Problem statement
Repeat the listing below in full.

Records supplied
• • • • • • •
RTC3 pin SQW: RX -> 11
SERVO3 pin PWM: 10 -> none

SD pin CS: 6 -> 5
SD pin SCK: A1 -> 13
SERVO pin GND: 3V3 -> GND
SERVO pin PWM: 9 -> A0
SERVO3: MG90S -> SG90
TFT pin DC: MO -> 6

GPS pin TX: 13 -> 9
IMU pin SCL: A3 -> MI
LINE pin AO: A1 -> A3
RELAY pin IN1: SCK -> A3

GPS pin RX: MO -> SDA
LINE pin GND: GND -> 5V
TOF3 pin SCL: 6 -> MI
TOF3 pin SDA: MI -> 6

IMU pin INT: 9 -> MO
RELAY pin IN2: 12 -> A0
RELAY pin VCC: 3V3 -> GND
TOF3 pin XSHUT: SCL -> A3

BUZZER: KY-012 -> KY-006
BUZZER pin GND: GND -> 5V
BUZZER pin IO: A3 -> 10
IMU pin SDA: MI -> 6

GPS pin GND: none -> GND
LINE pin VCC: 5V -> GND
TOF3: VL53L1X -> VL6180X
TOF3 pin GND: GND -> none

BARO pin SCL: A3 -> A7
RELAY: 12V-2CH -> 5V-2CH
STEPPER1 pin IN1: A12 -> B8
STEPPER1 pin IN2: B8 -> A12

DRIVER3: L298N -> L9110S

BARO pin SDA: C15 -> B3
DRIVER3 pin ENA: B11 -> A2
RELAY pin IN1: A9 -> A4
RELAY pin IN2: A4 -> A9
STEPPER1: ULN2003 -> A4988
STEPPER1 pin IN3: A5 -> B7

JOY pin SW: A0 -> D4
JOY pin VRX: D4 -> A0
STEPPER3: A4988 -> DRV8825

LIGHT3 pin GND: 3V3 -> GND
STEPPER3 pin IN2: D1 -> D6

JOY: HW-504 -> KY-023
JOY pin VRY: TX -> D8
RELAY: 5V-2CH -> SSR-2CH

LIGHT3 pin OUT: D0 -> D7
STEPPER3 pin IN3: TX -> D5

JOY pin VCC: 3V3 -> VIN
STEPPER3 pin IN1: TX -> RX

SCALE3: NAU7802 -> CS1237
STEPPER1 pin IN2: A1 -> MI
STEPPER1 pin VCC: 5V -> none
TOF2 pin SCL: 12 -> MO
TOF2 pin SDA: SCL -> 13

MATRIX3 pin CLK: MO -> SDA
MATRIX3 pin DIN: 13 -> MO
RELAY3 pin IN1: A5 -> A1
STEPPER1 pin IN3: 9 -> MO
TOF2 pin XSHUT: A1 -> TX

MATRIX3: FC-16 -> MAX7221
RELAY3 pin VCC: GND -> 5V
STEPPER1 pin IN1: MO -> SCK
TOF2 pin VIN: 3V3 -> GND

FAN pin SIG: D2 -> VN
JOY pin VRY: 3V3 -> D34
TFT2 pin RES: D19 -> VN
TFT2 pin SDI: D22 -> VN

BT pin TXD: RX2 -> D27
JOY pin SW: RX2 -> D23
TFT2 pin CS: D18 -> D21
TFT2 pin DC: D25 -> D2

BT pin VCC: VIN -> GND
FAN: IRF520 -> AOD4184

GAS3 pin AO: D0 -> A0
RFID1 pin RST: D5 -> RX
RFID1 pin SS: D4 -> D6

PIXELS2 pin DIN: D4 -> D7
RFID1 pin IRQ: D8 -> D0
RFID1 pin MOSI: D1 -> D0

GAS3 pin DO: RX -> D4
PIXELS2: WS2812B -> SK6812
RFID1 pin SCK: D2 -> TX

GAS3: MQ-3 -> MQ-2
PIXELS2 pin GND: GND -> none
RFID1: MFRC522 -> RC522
• • • • • • •
Solved problem
RTC3 pin SQW: RX -> 11
SERVO3 pin PWM: 10 -> none

SD pin CS: 6 -> 5
SD pin SCK: A1 -> 13
SERVO pin GND: 3V3 -> GND
SERVO pin PWM: 9 -> A0
SERVO3: MG90S -> SG90
TFT pin DC: MO -> 6

GPS pin TX: 13 -> 9
IMU pin SCL: A3 -> MI
LINE pin AO: A1 -> A3
RELAY pin IN1: SCK -> A3

GPS pin RX: MO -> SDA
LINE pin GND: GND -> 5V
TOF3 pin SCL: 6 -> MI
TOF3 pin SDA: MI -> 6

IMU pin INT: 9 -> MO
RELAY pin IN2: 12 -> A0
RELAY pin VCC: 3V3 -> GND
TOF3 pin XSHUT: SCL -> A3

BUZZER: KY-012 -> KY-006
BUZZER pin GND: GND -> 5V
BUZZER pin IO: A3 -> 10
IMU pin SDA: MI -> 6

GPS pin GND: none -> GND
LINE pin VCC: 5V -> GND
TOF3: VL53L1X -> VL6180X
TOF3 pin GND: GND -> none

BARO pin SCL: A3 -> A7
RELAY: 12V-2CH -> 5V-2CH
STEPPER1 pin IN1: A12 -> B8
STEPPER1 pin IN2: B8 -> A12

DRIVER3: L298N -> L9110S

BARO pin SDA: C15 -> B3
DRIVER3 pin ENA: B11 -> A2
RELAY pin IN1: A9 -> A4
RELAY pin IN2: A4 -> A9
STEPPER1: ULN2003 -> A4988
STEPPER1 pin IN3: A5 -> B7

JOY pin SW: A0 -> D4
JOY pin VRX: D4 -> A0
STEPPER3: A4988 -> DRV8825

LIGHT3 pin GND: 3V3 -> GND
STEPPER3 pin IN2: D1 -> D6

JOY: HW-504 -> KY-023
JOY pin VRY: TX -> D8
RELAY: 5V-2CH -> SSR-2CH

LIGHT3 pin OUT: D0 -> D7
STEPPER3 pin IN3: TX -> D5

JOY pin VCC: 3V3 -> VIN
STEPPER3 pin IN1: TX -> RX

SCALE3: NAU7802 -> CS1237
STEPPER1 pin IN2: A1 -> MI
STEPPER1 pin VCC: 5V -> none
TOF2 pin SCL: 12 -> MO
TOF2 pin SDA: SCL -> 13

MATRIX3 pin CLK: MO -> SDA
MATRIX3 pin DIN: 13 -> MO
RELAY3 pin IN1: A5 -> A1
STEPPER1 pin IN3: 9 -> MO
TOF2 pin XSHUT: A1 -> TX

MATRIX3: FC-16 -> MAX7221
RELAY3 pin VCC: GND -> 5V
STEPPER1 pin IN1: MO -> SCK
TOF2 pin VIN: 3V3 -> GND

FAN pin SIG: D2 -> VN
JOY pin VRY: 3V3 -> D34
TFT2 pin RES: D19 -> VN
TFT2 pin SDI: D22 -> VN

BT pin TXD: RX2 -> D27
JOY pin SW: RX2 -> D23
TFT2 pin CS: D18 -> D21
TFT2 pin DC: D25 -> D2

BT pin VCC: VIN -> GND
FAN: IRF520 -> AOD4184

GAS3 pin AO: D0 -> A0
RFID1 pin RST: D5 -> RX
RFID1 pin SS: D4 -> D6

PIXELS2 pin DIN: D4 -> D7
RFID1 pin IRQ: D8 -> D0
RFID1 pin MOSI: D1 -> D0

GAS3 pin DO: RX -> D4
PIXELS2: WS2812B -> SK6812
RFID1 pin SCK: D2 -> TX

GAS3: MQ-3 -> MQ-2
PIXELS2 pin GND: GND -> none
RFID1: MFRC522 -> RC522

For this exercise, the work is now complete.